[WHAT THE EXERCISE ASKS] There is a line below that contains "blue glasses: 1 -> 2". Please reproduce it and all following lines exactly, through the final one.

Object matching data
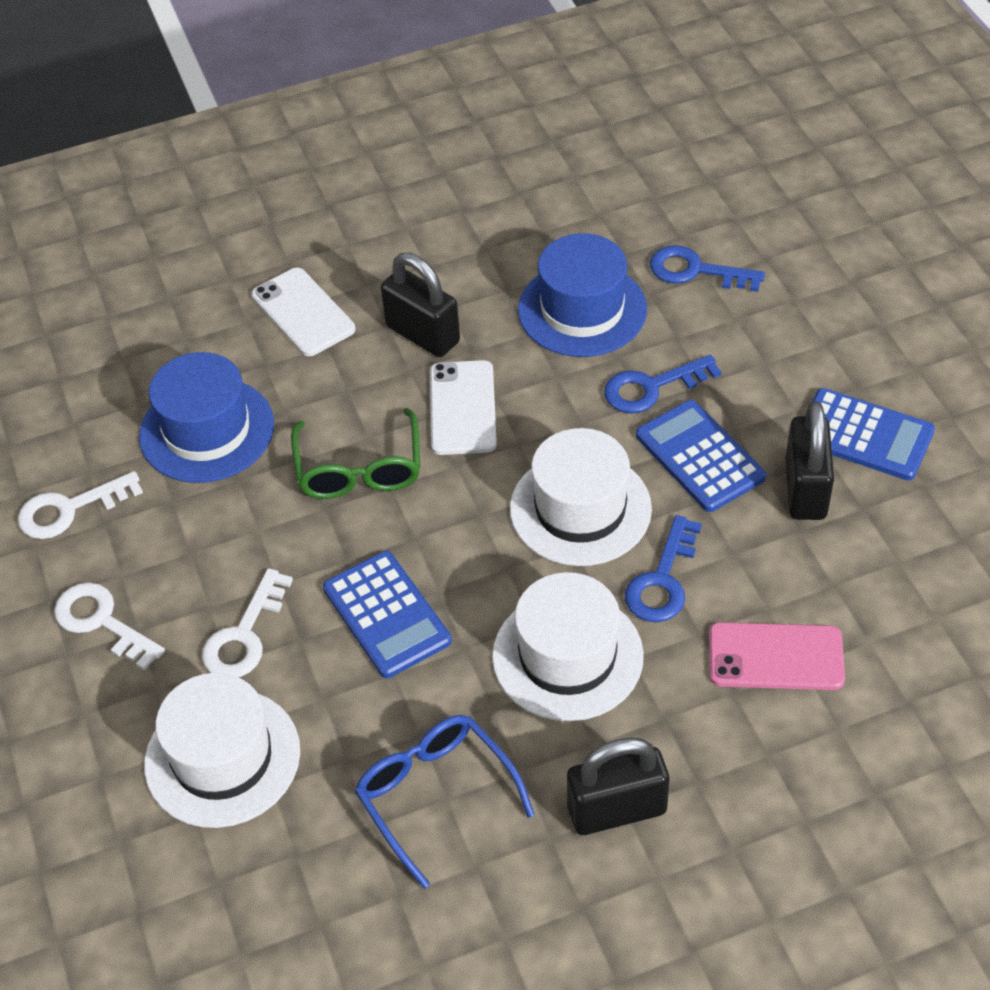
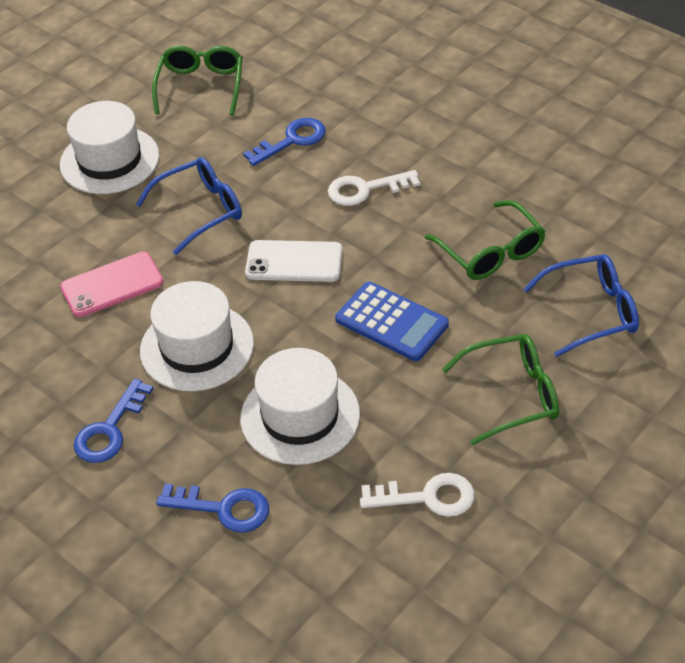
black padlock: 3 -> 0
blue calculator: 3 -> 1
blue glasses: 1 -> 2
blue hat: 2 -> 0
green glasses: 1 -> 3
white key: 3 -> 2
white phone: 2 -> 1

[ANSWER FOR THE TASK]
blue glasses: 1 -> 2
blue hat: 2 -> 0
green glasses: 1 -> 3
white key: 3 -> 2
white phone: 2 -> 1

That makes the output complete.